** EXERCISE DESCRIPTION **
Write the listing out once more, identical to the original but without pictures.
++++ GIVEN RECORDS ++++
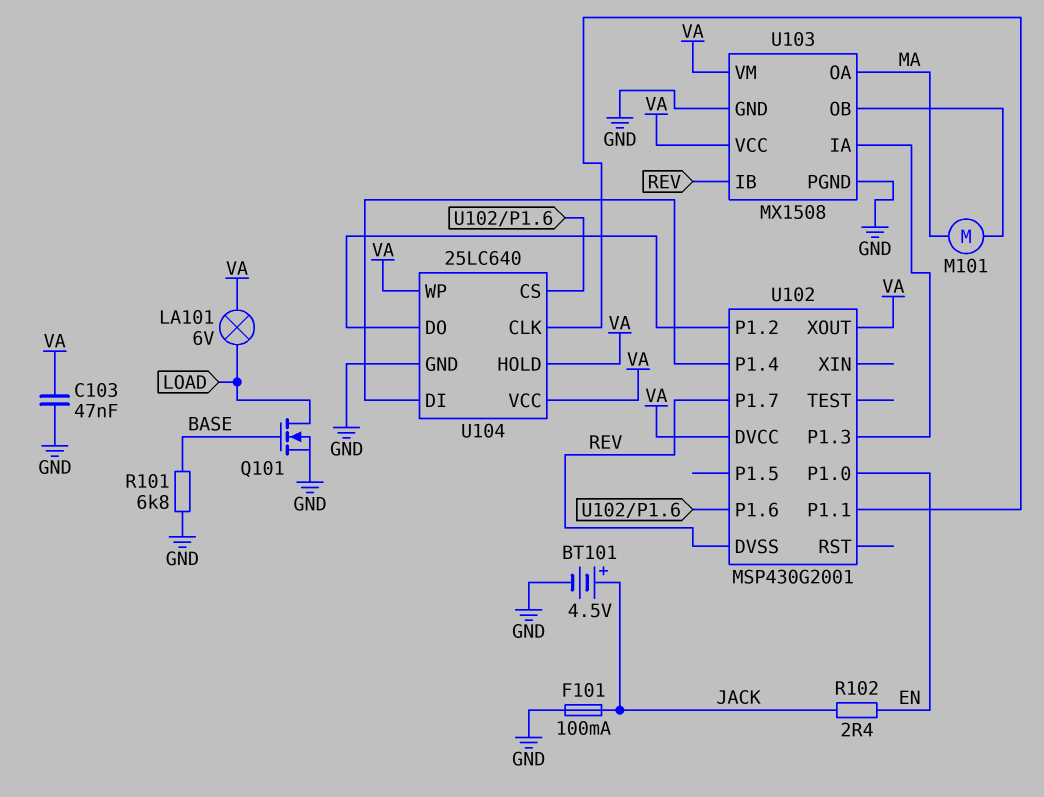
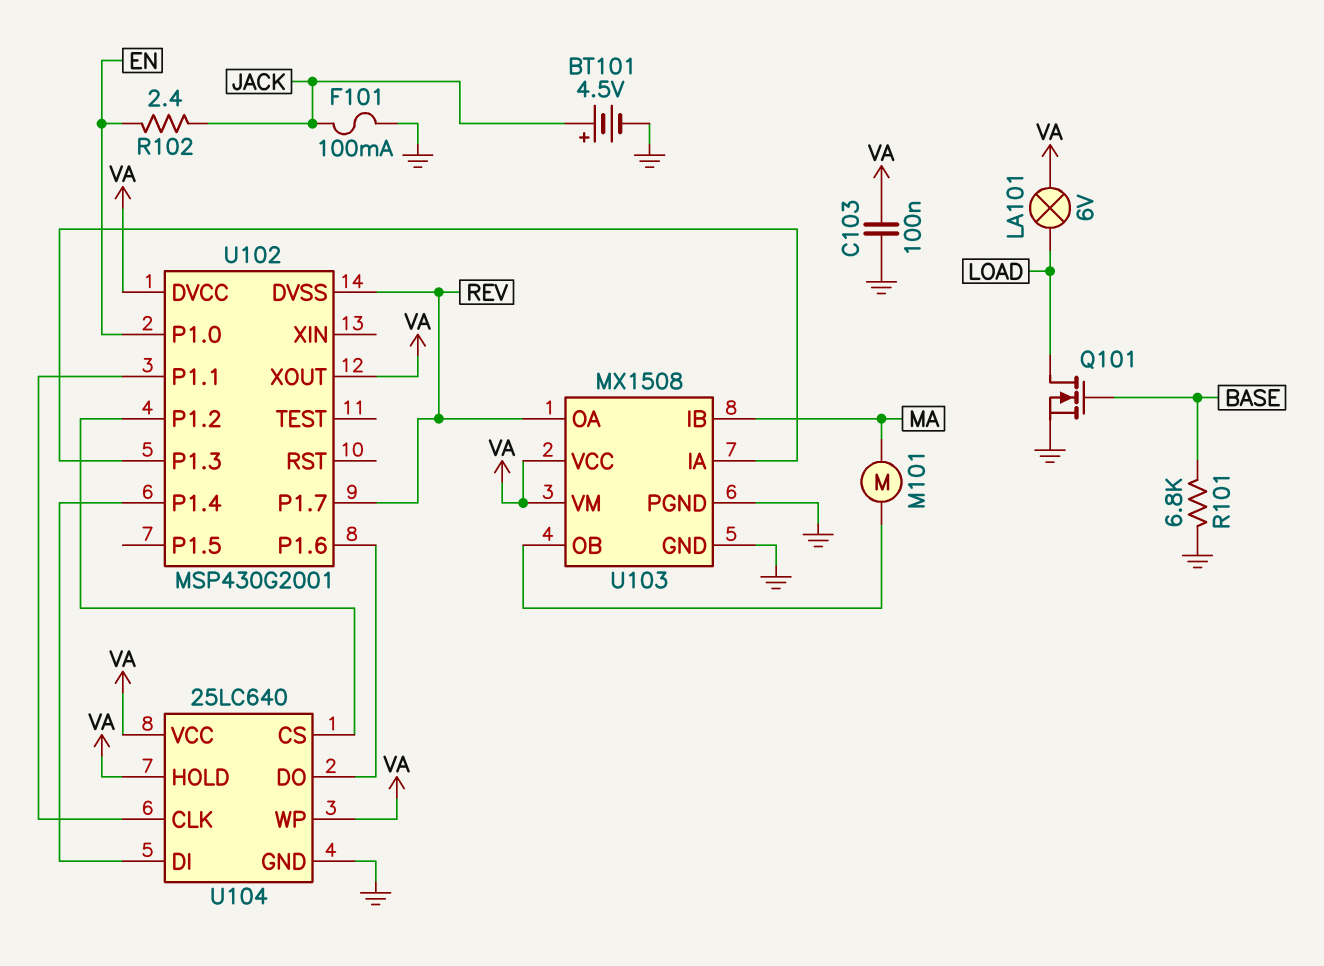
C103: 47nF (GND, VA) -> 100nF (GND, VA)
U103 pin IB: REV -> MA
U103 pin OA: MA -> REV
U104 pin CS: U102/P1.6 -> U102/P1.2
U104 pin DO: U102/P1.2 -> U102/P1.6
++++
** SOLUTION TO THIS TASK **
C103: 47nF (GND, VA) -> 100nF (GND, VA)
U103 pin IB: REV -> MA
U103 pin OA: MA -> REV
U104 pin CS: U102/P1.6 -> U102/P1.2
U104 pin DO: U102/P1.2 -> U102/P1.6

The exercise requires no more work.